**Aim of the task**
Keep images out and repeat all data exactly.

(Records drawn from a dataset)
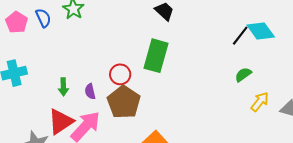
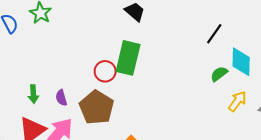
cyan diamond: (261, 31) -> (241, 62), moved, turned 40
red circle: (120, 74) -> (105, 71), moved

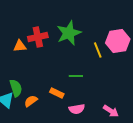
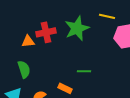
yellow line: (98, 50) -> (107, 16), moved, turned -56
green semicircle: (16, 88) -> (24, 69), moved

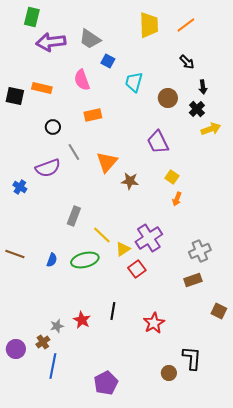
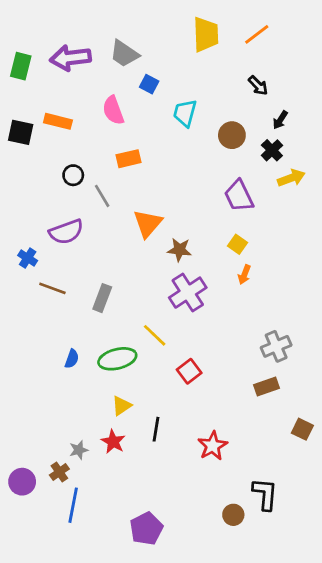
green rectangle: (32, 17) -> (21, 66), moved
black arrow: (203, 87) -> (280, 120), turned 40
purple trapezoid: (158, 142) -> (239, 196), moved
gray line: (74, 152) -> (102, 196), moved
yellow line: (102, 235) -> (155, 335), moved
purple cross: (149, 238) -> (188, 293), moved
yellow triangle: (123, 249) -> (121, 406), moved
brown line: (15, 254) -> (52, 288), moved

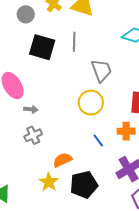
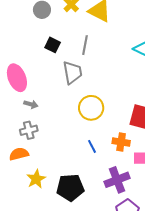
black square: (42, 47) -> (53, 45), size x0.6
gray trapezoid: (101, 70) -> (72, 72), moved
orange semicircle: (62, 160) -> (19, 154), moved

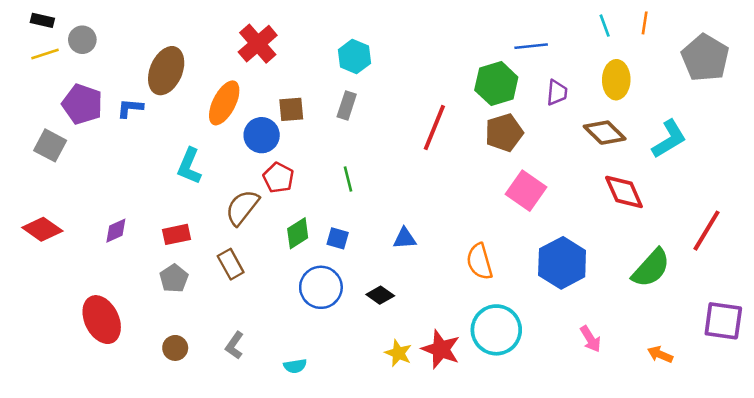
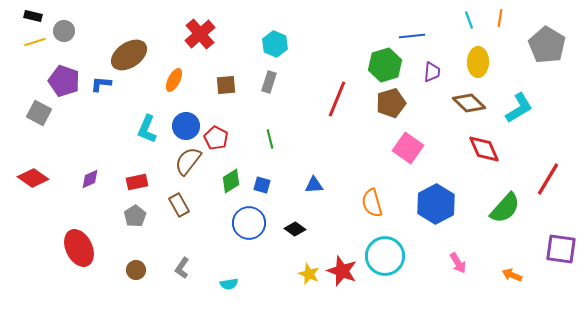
brown ellipse: (166, 71) -> (129, 55), turned 33
orange ellipse: (224, 103) -> (174, 80), size x0.7
blue circle: (262, 135) -> (186, 126), moved

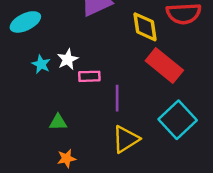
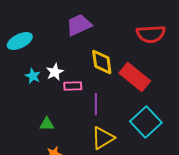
yellow diamond: (145, 27) -> (102, 62), moved

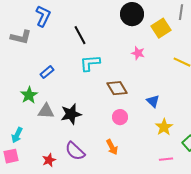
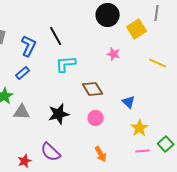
blue L-shape: (43, 16) -> (29, 46), moved
black star: (71, 114) -> (59, 114), moved
orange arrow: (112, 147) -> (101, 154), moved
pink line: (166, 159) -> (143, 151), moved

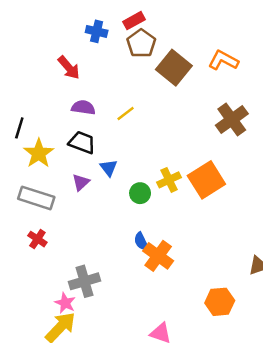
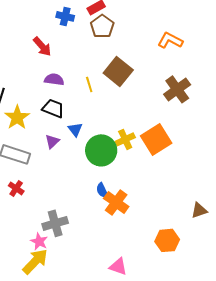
brown square: (174, 68) -> (118, 71), moved
yellow line: (126, 113) -> (89, 84), turned -70
green circle: (140, 193) -> (101, 150), size x1.8

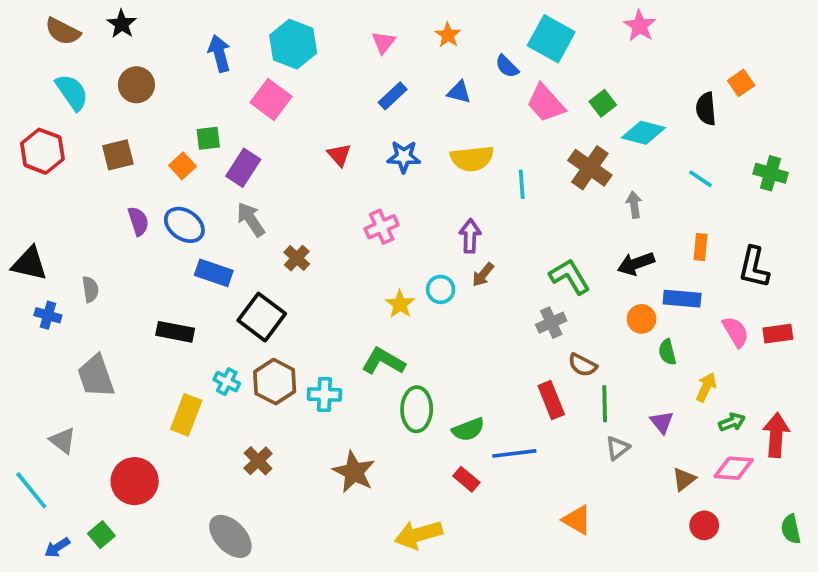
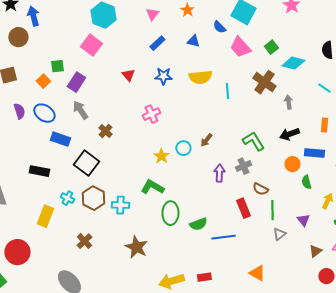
blue arrow: (219, 53) -> (33, 16), moved
purple arrow: (470, 236) -> (219, 173), moved
red rectangle: (466, 479) -> (204, 277), moved, turned -48

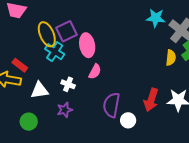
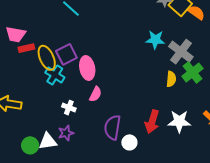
red rectangle: (20, 65) -> (26, 48), moved, turned -49
white triangle: (40, 90) -> (48, 141), moved

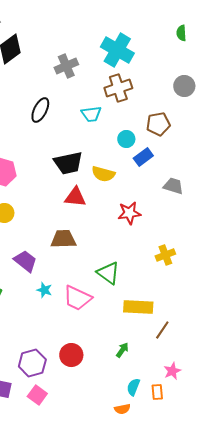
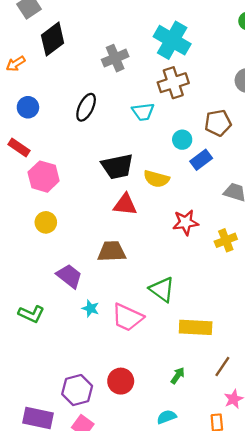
yellow cross: (165, 255) -> (226, 240), moved
brown line: (162, 330) -> (222, 367), moved
cyan semicircle: (133, 387) -> (167, 417), moved, turned 48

**Written answer**
cyan diamond: (261, 31) -> (241, 62), moved, turned 40
red circle: (120, 74) -> (105, 71), moved

yellow line: (98, 50) -> (107, 16), moved, turned -56
green semicircle: (16, 88) -> (24, 69), moved

green rectangle: (32, 17) -> (21, 66), moved
black arrow: (203, 87) -> (280, 120), turned 40
purple trapezoid: (158, 142) -> (239, 196), moved
gray line: (74, 152) -> (102, 196), moved
yellow line: (102, 235) -> (155, 335), moved
purple cross: (149, 238) -> (188, 293), moved
yellow triangle: (123, 249) -> (121, 406), moved
brown line: (15, 254) -> (52, 288), moved

black square: (42, 47) -> (53, 45), size x0.6
gray trapezoid: (101, 70) -> (72, 72), moved
orange semicircle: (62, 160) -> (19, 154), moved

brown ellipse: (166, 71) -> (129, 55), turned 33
orange ellipse: (224, 103) -> (174, 80), size x0.7
blue circle: (262, 135) -> (186, 126), moved

yellow diamond: (145, 27) -> (102, 62), moved

blue L-shape: (43, 16) -> (29, 46), moved
black star: (71, 114) -> (59, 114), moved
orange arrow: (112, 147) -> (101, 154), moved
pink line: (166, 159) -> (143, 151), moved

brown square: (174, 68) -> (118, 71), moved
yellow line: (126, 113) -> (89, 84), turned -70
green circle: (140, 193) -> (101, 150), size x1.8

blue arrow: (219, 53) -> (33, 16), moved
purple arrow: (470, 236) -> (219, 173), moved
red rectangle: (466, 479) -> (204, 277), moved, turned -48

red rectangle: (20, 65) -> (26, 48), moved, turned -49
white triangle: (40, 90) -> (48, 141), moved

yellow cross: (165, 255) -> (226, 240), moved
brown line: (162, 330) -> (222, 367), moved
cyan semicircle: (133, 387) -> (167, 417), moved, turned 48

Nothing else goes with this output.